Task brief.
From the first line to the last, restate every record word for word, leaving out the pictures.

Data for analysis.
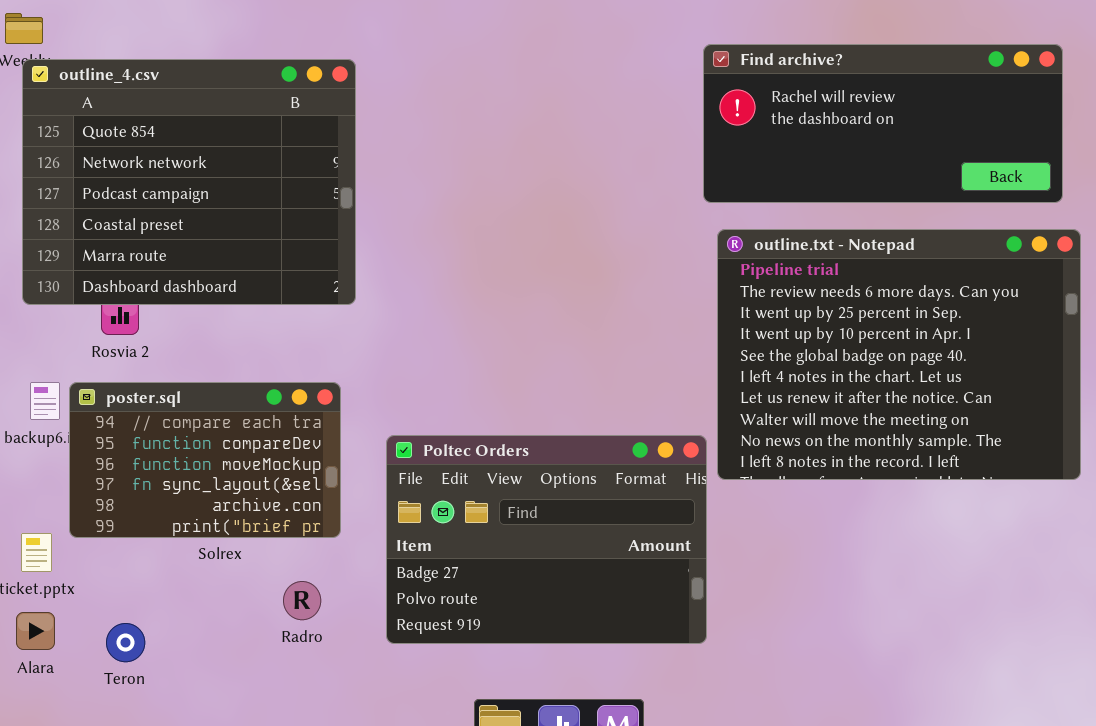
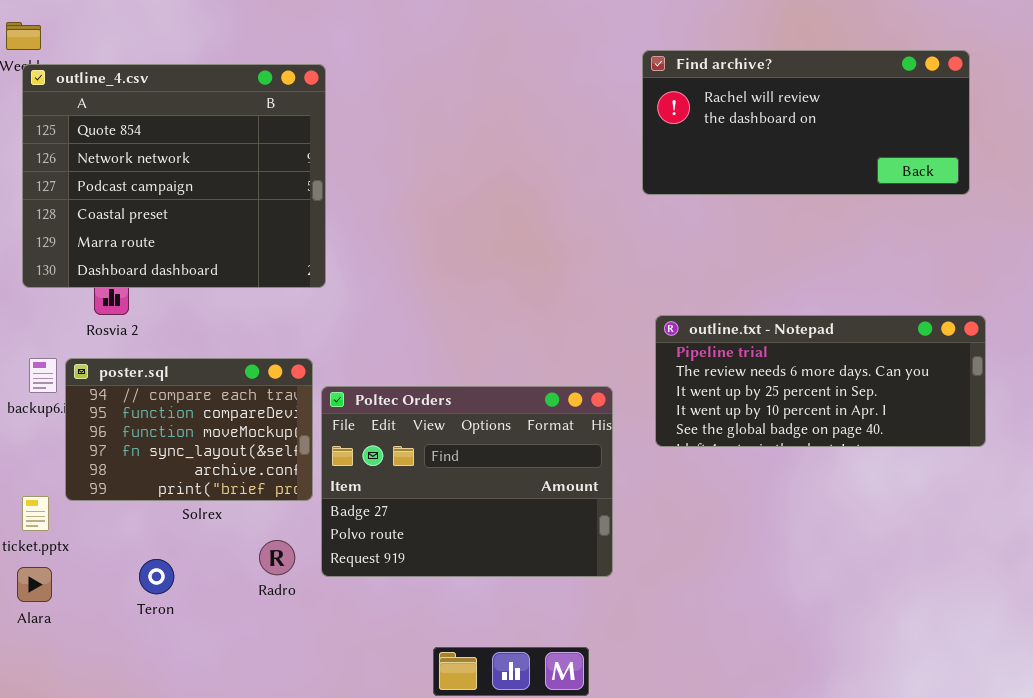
outline.txt - Notepad: [717,229,1081,480] -> [655,315,986,447], resized
Poltec Orders: [386,435,707,644] -> [321,386,613,577], moved
Teron: [106,623,145,662] -> [139,559,174,594], moved

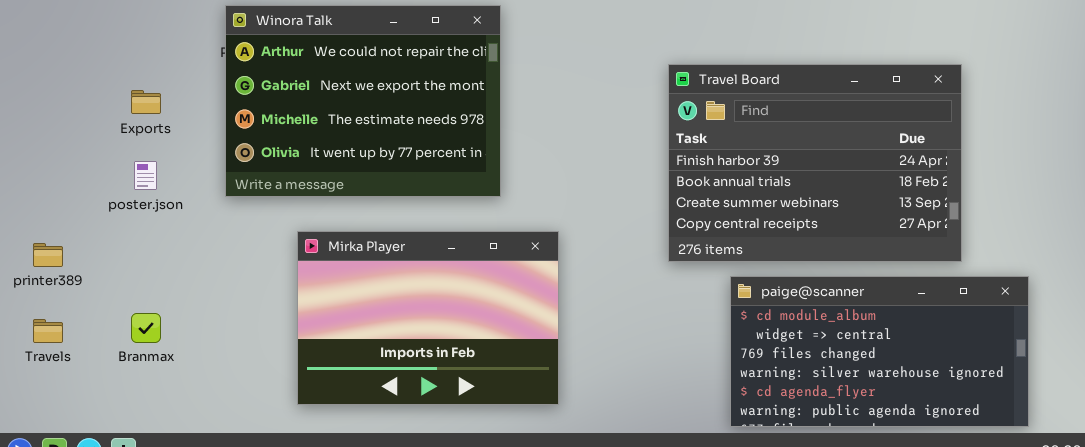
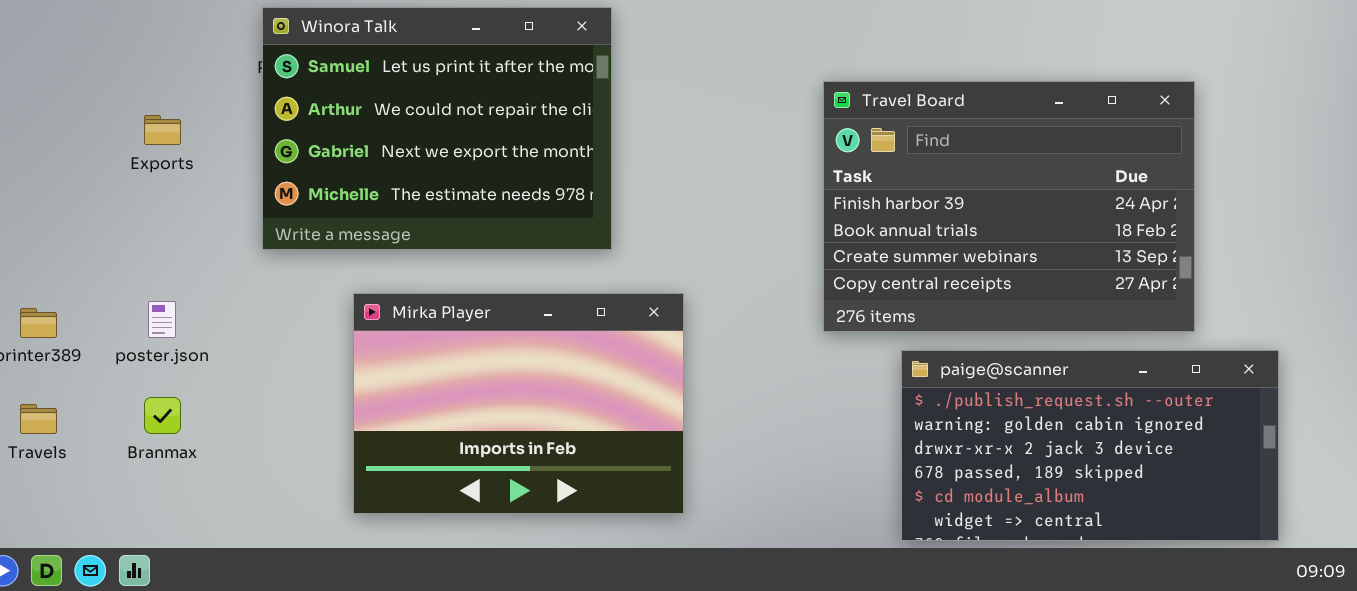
Winora Talk: [225,5,501,197] -> [262,7,612,250], scrolled up 1 row
poster.json: [134,161,157,190] -> [148,301,176,338], moved
paige@scanner: [730,276,1029,427] -> [901,350,1279,541], scrolled up 4 rows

Exercise output.
outline.txt - Notepad: [717,229,1081,480] -> [655,315,986,447], resized
Poltec Orders: [386,435,707,644] -> [321,386,613,577], moved
Teron: [106,623,145,662] -> [139,559,174,594], moved

Winora Talk: [225,5,501,197] -> [262,7,612,250], scrolled up 1 row
poster.json: [134,161,157,190] -> [148,301,176,338], moved
paige@scanner: [730,276,1029,427] -> [901,350,1279,541], scrolled up 4 rows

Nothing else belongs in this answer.